Scene images with change listings
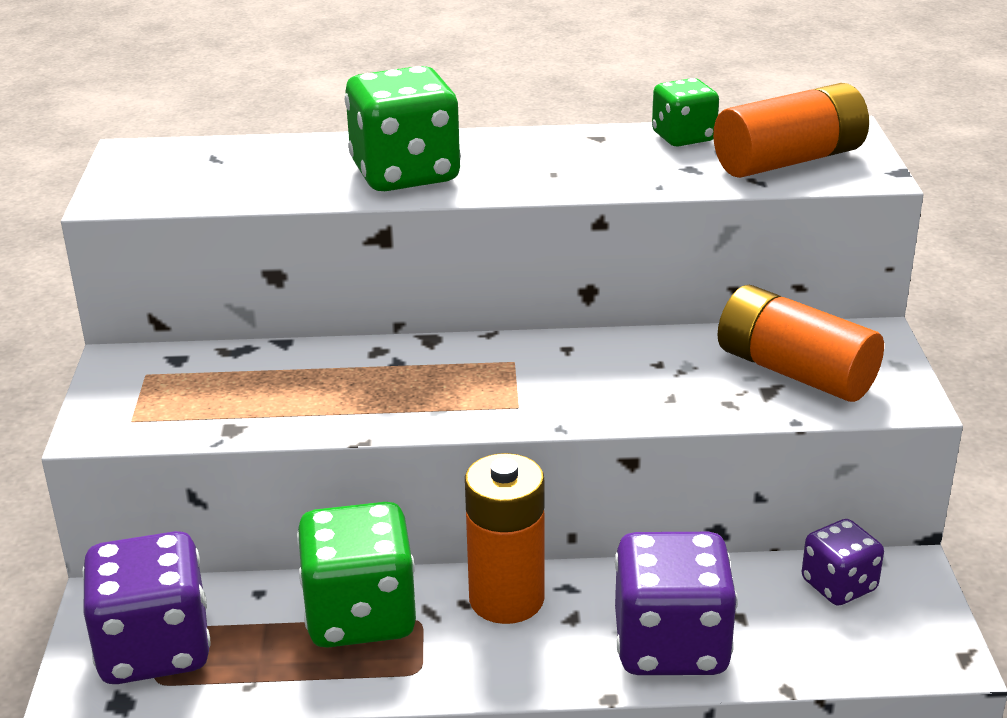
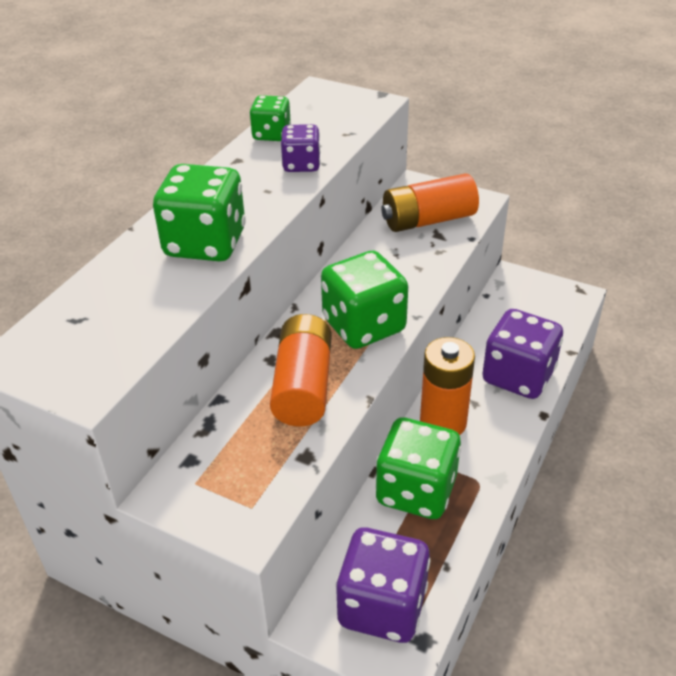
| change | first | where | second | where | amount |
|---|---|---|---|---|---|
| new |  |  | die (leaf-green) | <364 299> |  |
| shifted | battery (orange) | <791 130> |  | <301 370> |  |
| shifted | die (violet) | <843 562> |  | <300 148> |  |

**Task instructions**
Please count the lines above containing "shifted"; number only.

**Answer to this task**
2